→ How to complete this task: The listing below contains a span that opens with the line containing "MATRIX3 pin CLK: B6 -> A15" and closes with the line containing "TOF: VL6180X -> VL53L1X". Return that span exactly.

-=-=-

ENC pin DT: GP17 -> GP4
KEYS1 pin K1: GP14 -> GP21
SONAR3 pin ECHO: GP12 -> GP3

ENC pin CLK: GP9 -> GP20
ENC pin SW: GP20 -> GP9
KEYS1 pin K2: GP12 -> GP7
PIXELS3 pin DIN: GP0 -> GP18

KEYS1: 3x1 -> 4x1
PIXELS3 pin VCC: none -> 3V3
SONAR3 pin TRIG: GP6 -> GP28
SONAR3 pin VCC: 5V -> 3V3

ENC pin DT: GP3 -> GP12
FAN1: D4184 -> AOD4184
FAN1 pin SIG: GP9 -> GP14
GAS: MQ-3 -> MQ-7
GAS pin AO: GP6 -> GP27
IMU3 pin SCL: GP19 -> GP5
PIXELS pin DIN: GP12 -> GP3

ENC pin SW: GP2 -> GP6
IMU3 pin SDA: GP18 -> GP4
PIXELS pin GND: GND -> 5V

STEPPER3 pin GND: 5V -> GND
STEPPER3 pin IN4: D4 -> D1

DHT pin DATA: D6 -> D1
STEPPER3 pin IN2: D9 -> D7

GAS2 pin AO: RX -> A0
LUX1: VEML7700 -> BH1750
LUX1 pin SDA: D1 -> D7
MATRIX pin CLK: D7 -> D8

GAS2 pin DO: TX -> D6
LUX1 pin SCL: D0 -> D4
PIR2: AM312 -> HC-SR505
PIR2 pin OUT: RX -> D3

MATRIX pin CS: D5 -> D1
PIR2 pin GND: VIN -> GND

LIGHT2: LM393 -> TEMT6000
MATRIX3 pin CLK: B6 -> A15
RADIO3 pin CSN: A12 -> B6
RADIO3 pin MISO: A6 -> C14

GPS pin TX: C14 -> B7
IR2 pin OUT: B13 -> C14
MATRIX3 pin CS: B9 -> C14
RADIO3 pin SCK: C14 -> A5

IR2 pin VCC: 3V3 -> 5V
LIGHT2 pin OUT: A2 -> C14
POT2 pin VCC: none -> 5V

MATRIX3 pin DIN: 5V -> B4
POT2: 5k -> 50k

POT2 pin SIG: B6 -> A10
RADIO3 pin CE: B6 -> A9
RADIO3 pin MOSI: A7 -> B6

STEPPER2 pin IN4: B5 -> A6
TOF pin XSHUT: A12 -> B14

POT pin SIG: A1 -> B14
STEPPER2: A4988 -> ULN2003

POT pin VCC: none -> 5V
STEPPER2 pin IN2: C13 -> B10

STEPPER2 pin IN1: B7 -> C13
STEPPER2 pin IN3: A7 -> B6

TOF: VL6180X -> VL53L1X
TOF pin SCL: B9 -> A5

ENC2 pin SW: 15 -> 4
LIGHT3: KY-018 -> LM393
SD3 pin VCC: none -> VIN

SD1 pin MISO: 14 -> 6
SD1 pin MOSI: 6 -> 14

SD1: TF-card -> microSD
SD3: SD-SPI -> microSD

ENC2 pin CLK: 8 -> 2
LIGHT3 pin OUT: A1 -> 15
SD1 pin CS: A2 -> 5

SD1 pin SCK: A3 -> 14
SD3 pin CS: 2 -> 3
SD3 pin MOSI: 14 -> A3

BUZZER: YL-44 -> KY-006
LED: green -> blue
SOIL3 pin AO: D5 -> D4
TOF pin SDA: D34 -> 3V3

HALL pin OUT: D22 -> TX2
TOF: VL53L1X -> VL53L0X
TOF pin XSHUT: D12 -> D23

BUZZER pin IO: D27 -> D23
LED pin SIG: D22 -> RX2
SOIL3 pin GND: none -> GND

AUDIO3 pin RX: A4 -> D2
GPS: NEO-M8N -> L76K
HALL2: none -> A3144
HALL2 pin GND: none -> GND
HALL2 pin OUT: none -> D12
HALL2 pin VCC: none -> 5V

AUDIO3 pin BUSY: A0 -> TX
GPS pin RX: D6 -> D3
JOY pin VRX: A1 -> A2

-=-=-

→ Result for this exercise:
MATRIX3 pin CLK: B6 -> A15
RADIO3 pin CSN: A12 -> B6
RADIO3 pin MISO: A6 -> C14

GPS pin TX: C14 -> B7
IR2 pin OUT: B13 -> C14
MATRIX3 pin CS: B9 -> C14
RADIO3 pin SCK: C14 -> A5

IR2 pin VCC: 3V3 -> 5V
LIGHT2 pin OUT: A2 -> C14
POT2 pin VCC: none -> 5V

MATRIX3 pin DIN: 5V -> B4
POT2: 5k -> 50k

POT2 pin SIG: B6 -> A10
RADIO3 pin CE: B6 -> A9
RADIO3 pin MOSI: A7 -> B6

STEPPER2 pin IN4: B5 -> A6
TOF pin XSHUT: A12 -> B14

POT pin SIG: A1 -> B14
STEPPER2: A4988 -> ULN2003

POT pin VCC: none -> 5V
STEPPER2 pin IN2: C13 -> B10

STEPPER2 pin IN1: B7 -> C13
STEPPER2 pin IN3: A7 -> B6

TOF: VL6180X -> VL53L1X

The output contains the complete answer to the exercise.